Work request> Whenever a line in the data below includes the string "from", copy it out.

Start of Block

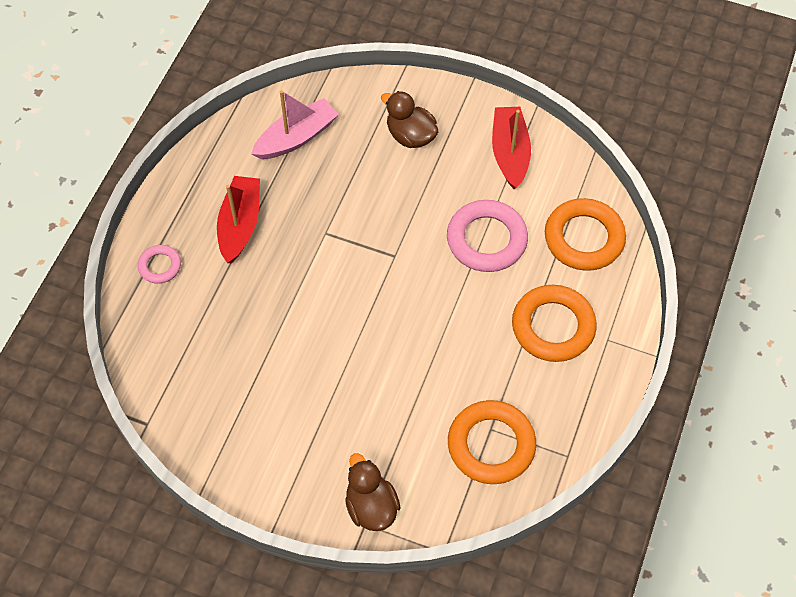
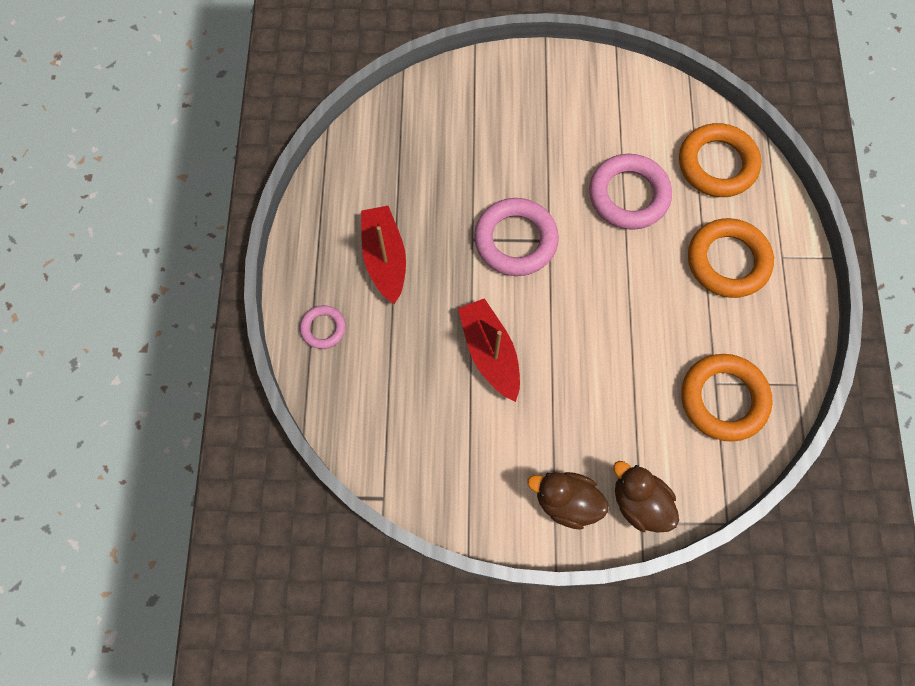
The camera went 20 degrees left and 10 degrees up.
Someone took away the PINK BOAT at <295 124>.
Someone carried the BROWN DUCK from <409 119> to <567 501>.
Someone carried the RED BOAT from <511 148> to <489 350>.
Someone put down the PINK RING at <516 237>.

End of Block

Exercise response>
Someone carried the BROWN DUCK from <409 119> to <567 501>.
Someone carried the RED BOAT from <511 148> to <489 350>.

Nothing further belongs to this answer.